Itemized modification records:
● ● ● ● ● ● ●

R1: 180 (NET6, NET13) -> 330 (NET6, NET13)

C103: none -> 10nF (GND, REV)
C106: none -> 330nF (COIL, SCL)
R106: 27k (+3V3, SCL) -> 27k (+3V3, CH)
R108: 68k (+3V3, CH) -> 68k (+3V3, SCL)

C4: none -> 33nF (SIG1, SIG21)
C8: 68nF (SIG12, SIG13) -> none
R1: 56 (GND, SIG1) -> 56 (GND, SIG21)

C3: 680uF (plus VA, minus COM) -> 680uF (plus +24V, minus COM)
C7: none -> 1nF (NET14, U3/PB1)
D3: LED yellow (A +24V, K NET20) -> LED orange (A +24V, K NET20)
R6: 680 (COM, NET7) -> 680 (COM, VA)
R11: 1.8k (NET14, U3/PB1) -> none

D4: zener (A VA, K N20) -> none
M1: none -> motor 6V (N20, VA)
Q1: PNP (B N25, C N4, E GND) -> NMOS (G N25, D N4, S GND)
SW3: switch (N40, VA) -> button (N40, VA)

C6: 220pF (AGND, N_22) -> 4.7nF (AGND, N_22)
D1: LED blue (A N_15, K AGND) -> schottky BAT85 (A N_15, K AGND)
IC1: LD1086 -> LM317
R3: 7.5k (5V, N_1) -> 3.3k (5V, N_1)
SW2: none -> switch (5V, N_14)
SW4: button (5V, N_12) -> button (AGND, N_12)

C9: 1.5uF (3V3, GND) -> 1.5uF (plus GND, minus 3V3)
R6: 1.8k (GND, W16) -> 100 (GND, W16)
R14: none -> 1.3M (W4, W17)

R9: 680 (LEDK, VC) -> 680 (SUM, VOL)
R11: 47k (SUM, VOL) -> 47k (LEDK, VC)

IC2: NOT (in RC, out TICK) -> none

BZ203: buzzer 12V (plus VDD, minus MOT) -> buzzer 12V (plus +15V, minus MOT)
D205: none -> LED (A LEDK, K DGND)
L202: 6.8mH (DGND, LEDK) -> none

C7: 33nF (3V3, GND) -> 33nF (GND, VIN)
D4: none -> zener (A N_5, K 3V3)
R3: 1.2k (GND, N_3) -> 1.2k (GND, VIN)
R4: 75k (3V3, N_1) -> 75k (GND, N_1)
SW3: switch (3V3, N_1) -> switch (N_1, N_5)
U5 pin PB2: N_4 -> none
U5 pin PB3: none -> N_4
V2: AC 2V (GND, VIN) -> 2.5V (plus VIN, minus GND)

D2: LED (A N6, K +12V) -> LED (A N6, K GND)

● ● ● ● ● ● ●

— What the task requires —
Keeping every word as it is, repeat all of the records.

— Task solution —
R1: 180 (NET6, NET13) -> 330 (NET6, NET13)

C103: none -> 10nF (GND, REV)
C106: none -> 330nF (COIL, SCL)
R106: 27k (+3V3, SCL) -> 27k (+3V3, CH)
R108: 68k (+3V3, CH) -> 68k (+3V3, SCL)

C4: none -> 33nF (SIG1, SIG21)
C8: 68nF (SIG12, SIG13) -> none
R1: 56 (GND, SIG1) -> 56 (GND, SIG21)

C3: 680uF (plus VA, minus COM) -> 680uF (plus +24V, minus COM)
C7: none -> 1nF (NET14, U3/PB1)
D3: LED yellow (A +24V, K NET20) -> LED orange (A +24V, K NET20)
R6: 680 (COM, NET7) -> 680 (COM, VA)
R11: 1.8k (NET14, U3/PB1) -> none

D4: zener (A VA, K N20) -> none
M1: none -> motor 6V (N20, VA)
Q1: PNP (B N25, C N4, E GND) -> NMOS (G N25, D N4, S GND)
SW3: switch (N40, VA) -> button (N40, VA)

C6: 220pF (AGND, N_22) -> 4.7nF (AGND, N_22)
D1: LED blue (A N_15, K AGND) -> schottky BAT85 (A N_15, K AGND)
IC1: LD1086 -> LM317
R3: 7.5k (5V, N_1) -> 3.3k (5V, N_1)
SW2: none -> switch (5V, N_14)
SW4: button (5V, N_12) -> button (AGND, N_12)

C9: 1.5uF (3V3, GND) -> 1.5uF (plus GND, minus 3V3)
R6: 1.8k (GND, W16) -> 100 (GND, W16)
R14: none -> 1.3M (W4, W17)

R9: 680 (LEDK, VC) -> 680 (SUM, VOL)
R11: 47k (SUM, VOL) -> 47k (LEDK, VC)

IC2: NOT (in RC, out TICK) -> none

BZ203: buzzer 12V (plus VDD, minus MOT) -> buzzer 12V (plus +15V, minus MOT)
D205: none -> LED (A LEDK, K DGND)
L202: 6.8mH (DGND, LEDK) -> none

C7: 33nF (3V3, GND) -> 33nF (GND, VIN)
D4: none -> zener (A N_5, K 3V3)
R3: 1.2k (GND, N_3) -> 1.2k (GND, VIN)
R4: 75k (3V3, N_1) -> 75k (GND, N_1)
SW3: switch (3V3, N_1) -> switch (N_1, N_5)
U5 pin PB2: N_4 -> none
U5 pin PB3: none -> N_4
V2: AC 2V (GND, VIN) -> 2.5V (plus VIN, minus GND)

D2: LED (A N6, K +12V) -> LED (A N6, K GND)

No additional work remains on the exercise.